RECORDS FOR THIS EXERCISE section start
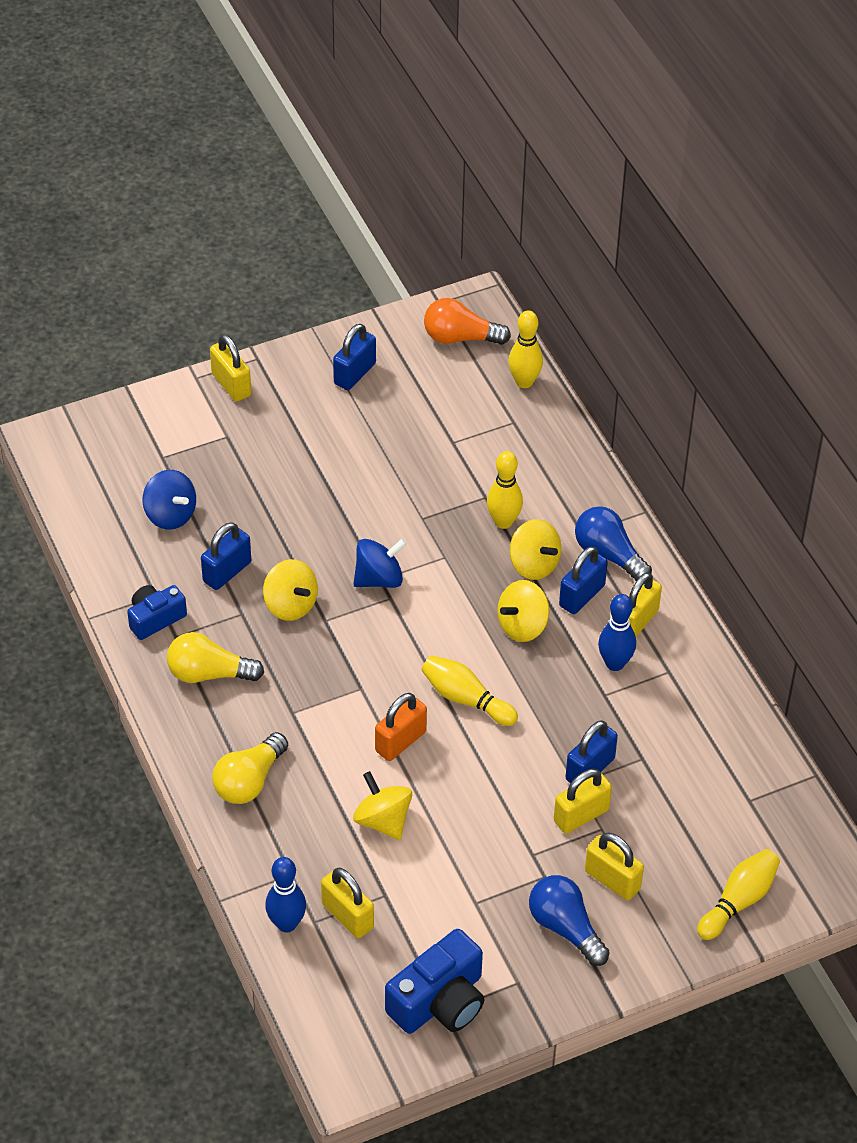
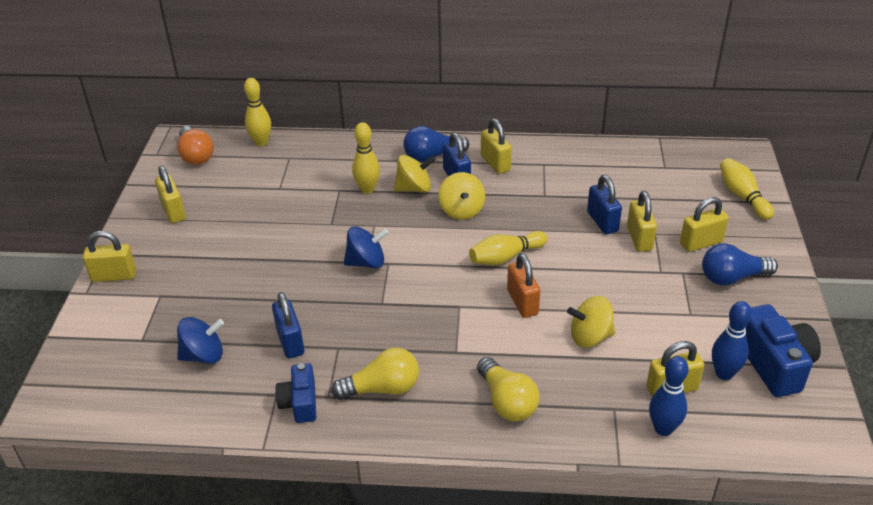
camera: 60 degrees left, 10 degrees down
yellow light bulb [167,632,264,683] -> yellow light bulb turned 135 degrees counterclockwise [331,348,419,400]
yellow spinning top [263,559,318,621] -> none
blue padlock [333,324,376,390] -> yellow padlock [155,166,186,223]
blue spinning top [353,539,407,588] -> blue spinning top turned 75 degrees clockwise [344,226,389,269]
orange light bulb [424,298,511,345] -> orange light bulb turned 60 degrees counterclockwise [177,126,214,165]
blue bowling pin [598,594,636,671] -> blue bowling pin moved to [712,301,752,380]

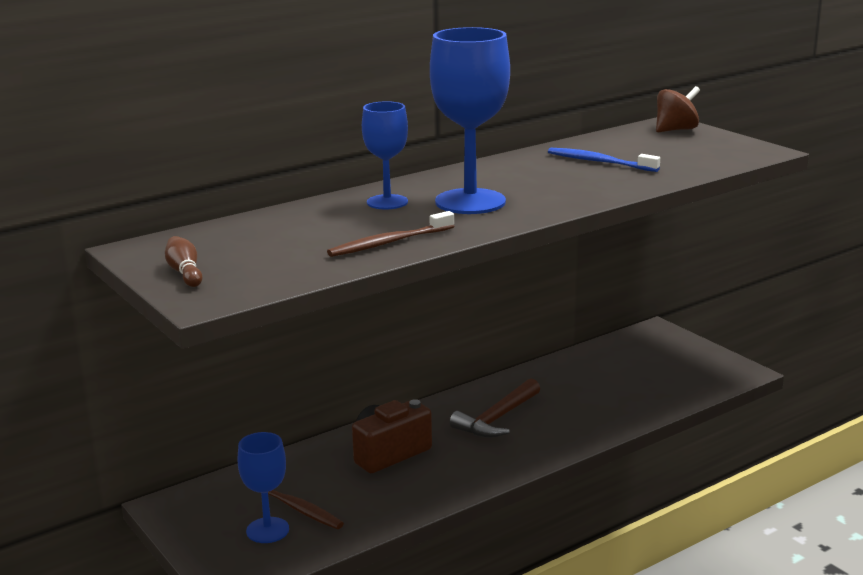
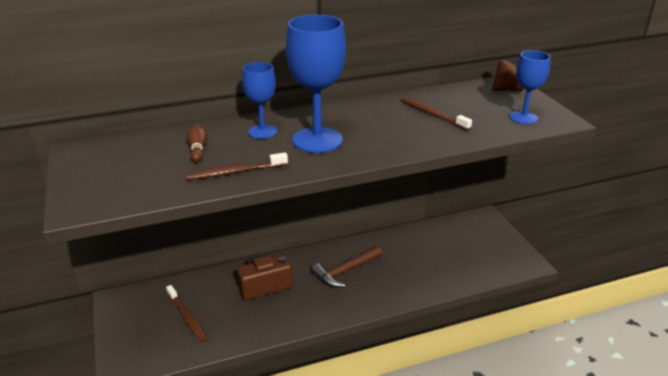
camera: 15 degrees right, 10 degrees up
brown bowling pin [165,236,203,287] -> brown bowling pin moved to [187,123,207,162]
blue goblet [238,432,289,543] -> blue goblet moved to [509,50,551,124]
blue toothbrush [548,148,660,172] -> brown toothbrush [401,97,472,131]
RECORDS FOR THIS EXERCISE section end
_REQUIRED WORK_
Write out the lines above exactly, but only from the one containing "brown bowling pin [165,236,203,287]" through the last one.

_SOLUTION TO THIS EXERCISE_
brown bowling pin [165,236,203,287] -> brown bowling pin moved to [187,123,207,162]
blue goblet [238,432,289,543] -> blue goblet moved to [509,50,551,124]
blue toothbrush [548,148,660,172] -> brown toothbrush [401,97,472,131]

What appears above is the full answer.